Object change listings
★ ★ ★ ★

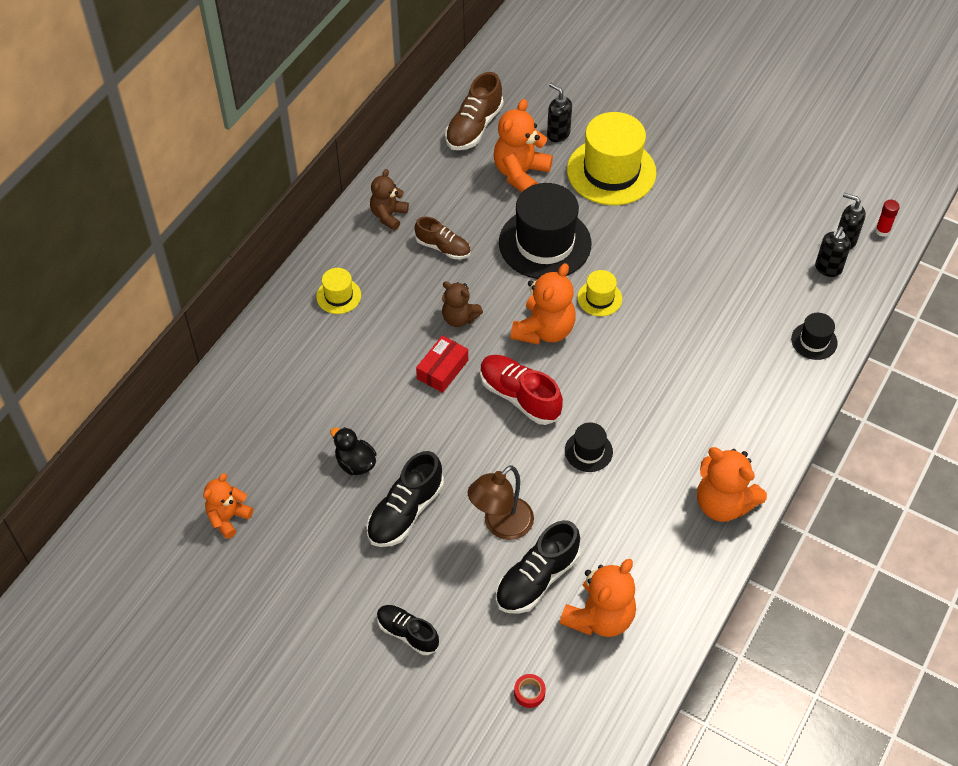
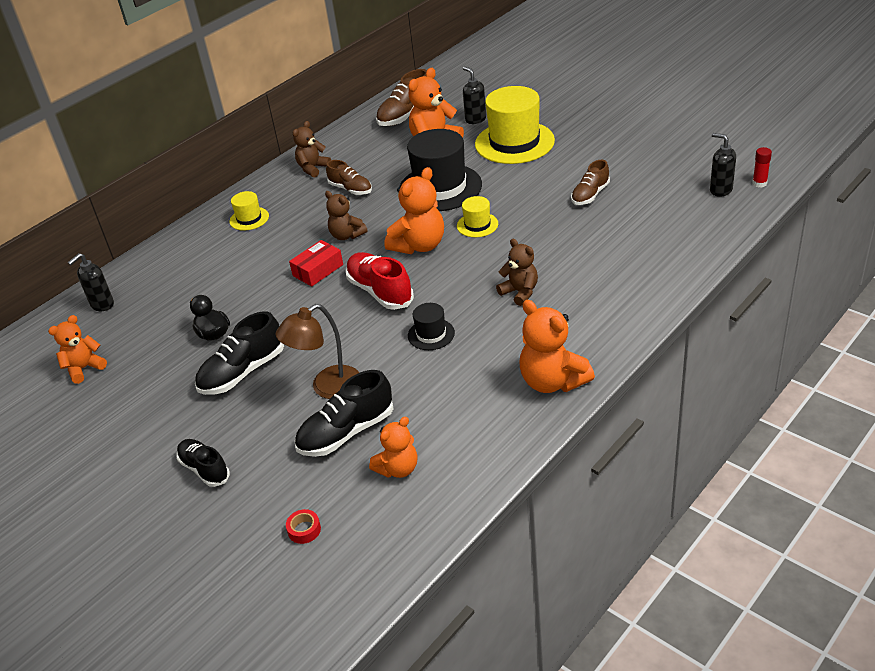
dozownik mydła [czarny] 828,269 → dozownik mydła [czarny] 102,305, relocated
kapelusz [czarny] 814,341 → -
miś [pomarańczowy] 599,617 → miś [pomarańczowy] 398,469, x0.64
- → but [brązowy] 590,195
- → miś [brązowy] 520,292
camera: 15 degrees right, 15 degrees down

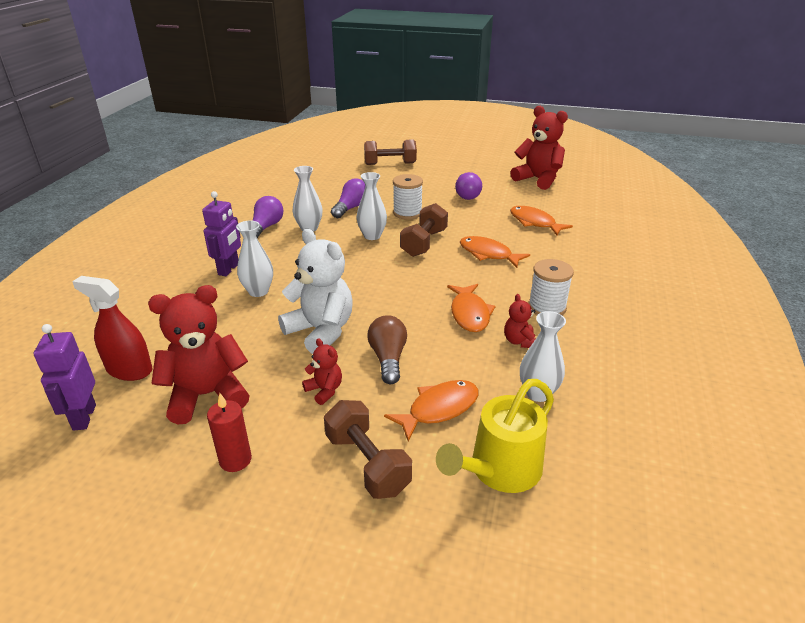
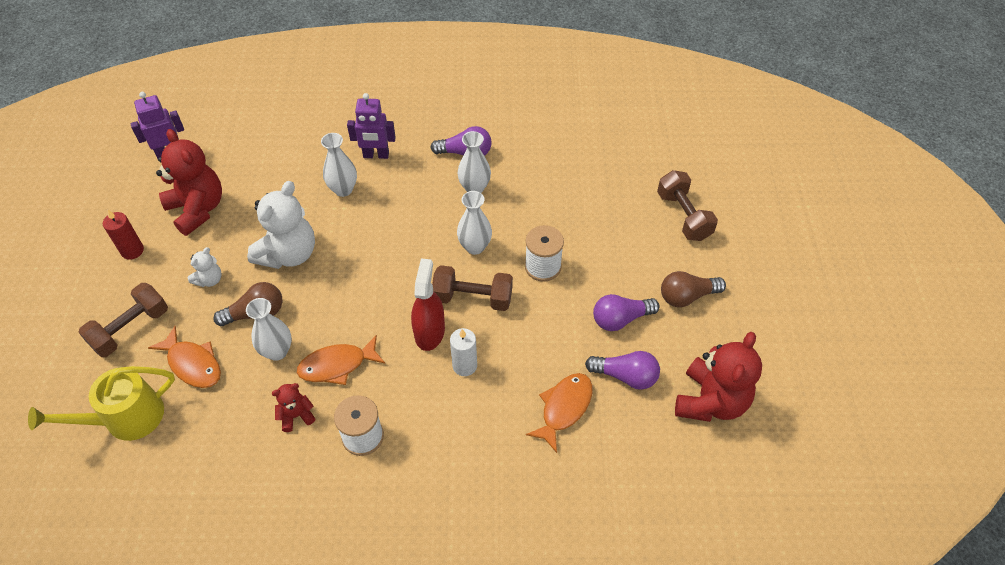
żarówka [fioletowy] 351,208 → żarówka [fioletowy] 625,376, relocated
ryba [pomarańczowy] 488,254 → świeca [biały] 464,365
spryskiwacz [czerwony] 129,370 → spryskiwacz [czerwony] 429,332, relocated
wazon [biały] 538,393 → wazon [biały] 277,351, relocated
miś [czerwony] 324,390 → miś [biały] 209,280
konewka [żółty] 500,470 → konewka [żółty] 126,418, 60 degrees counterclockwise
- → żarówka [brązowy] 687,296
camera: 75 degrees right, 20 degrees up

★ ★ ★ ★

What to produce
Only exact duplicates of the lines from the one containing "camera: 15 degrees right, 15 degrees down" through the final line of the entries, both included, are needed, with pictures left out.

Result of the exercise
camera: 15 degrees right, 15 degrees down

żarówka [fioletowy] 351,208 → żarówka [fioletowy] 625,376, relocated
ryba [pomarańczowy] 488,254 → świeca [biały] 464,365
spryskiwacz [czerwony] 129,370 → spryskiwacz [czerwony] 429,332, relocated
wazon [biały] 538,393 → wazon [biały] 277,351, relocated
miś [czerwony] 324,390 → miś [biały] 209,280
konewka [żółty] 500,470 → konewka [żółty] 126,418, 60 degrees counterclockwise
- → żarówka [brązowy] 687,296
camera: 75 degrees right, 20 degrees up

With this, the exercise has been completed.